BRIEF>
Each line that holds the string "green" counts once. Say how many such lines the entries have, giving the number only.

MATERIAL PROVIDED>
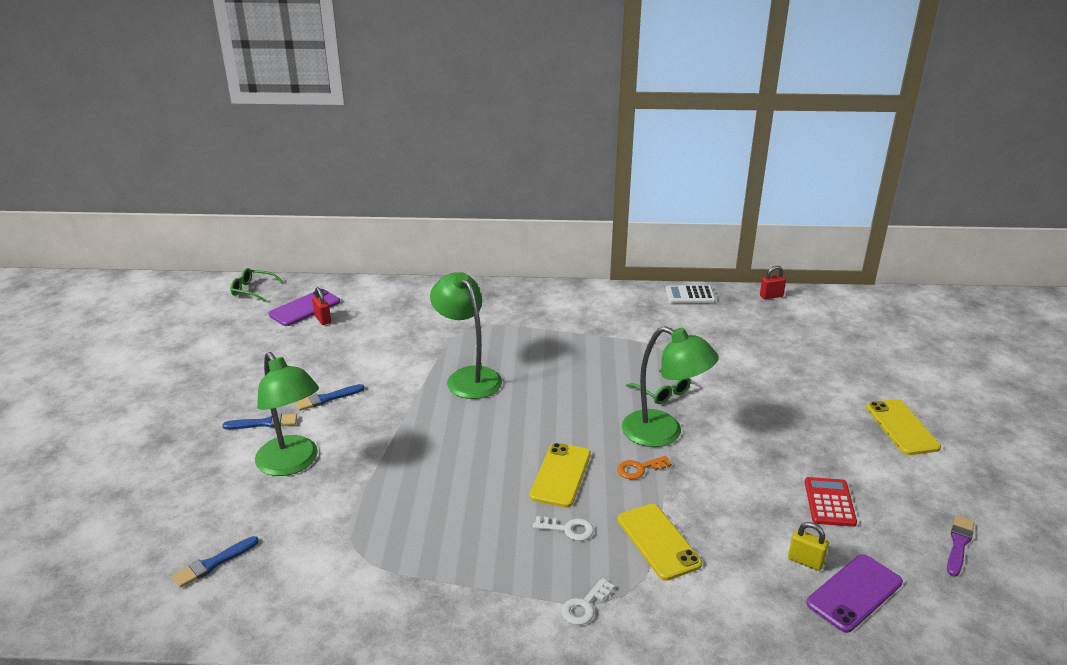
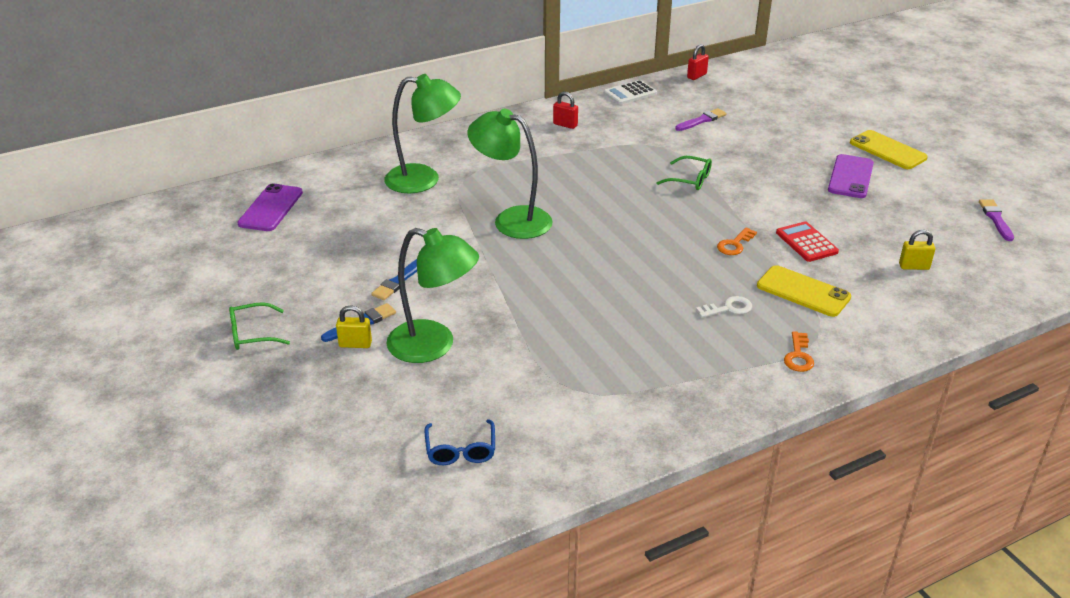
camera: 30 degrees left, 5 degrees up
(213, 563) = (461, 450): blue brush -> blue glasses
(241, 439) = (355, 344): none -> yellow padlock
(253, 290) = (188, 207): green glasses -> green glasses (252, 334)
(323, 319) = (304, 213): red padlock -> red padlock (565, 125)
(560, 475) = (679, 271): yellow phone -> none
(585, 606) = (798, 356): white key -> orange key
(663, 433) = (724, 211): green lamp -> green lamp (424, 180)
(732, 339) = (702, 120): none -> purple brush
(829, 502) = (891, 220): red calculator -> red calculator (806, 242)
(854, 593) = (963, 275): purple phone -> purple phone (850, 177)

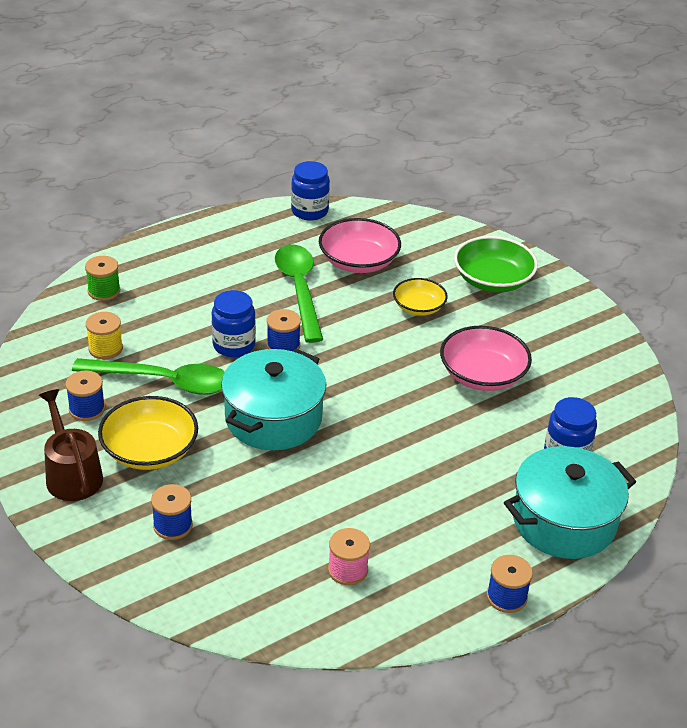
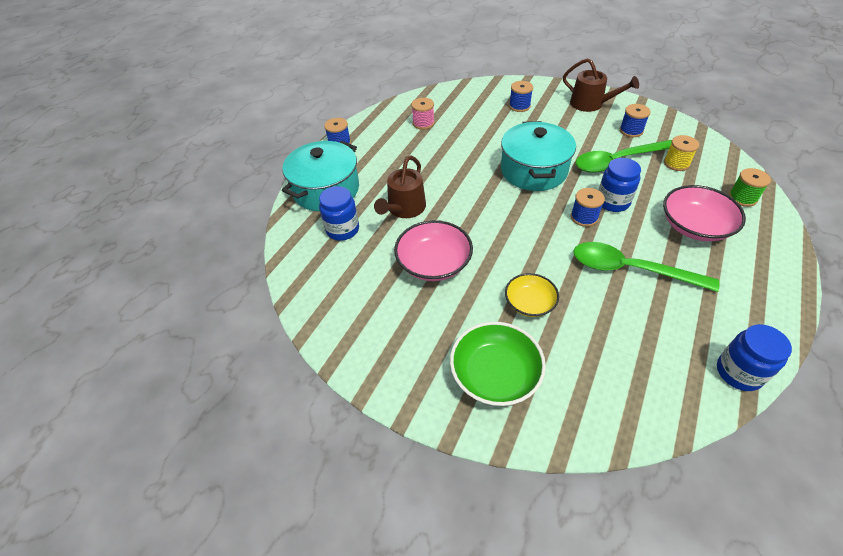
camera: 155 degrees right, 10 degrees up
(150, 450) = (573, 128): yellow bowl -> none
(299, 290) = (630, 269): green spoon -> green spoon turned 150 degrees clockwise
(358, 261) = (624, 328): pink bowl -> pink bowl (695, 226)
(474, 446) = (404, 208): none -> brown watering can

SOLUTION>
3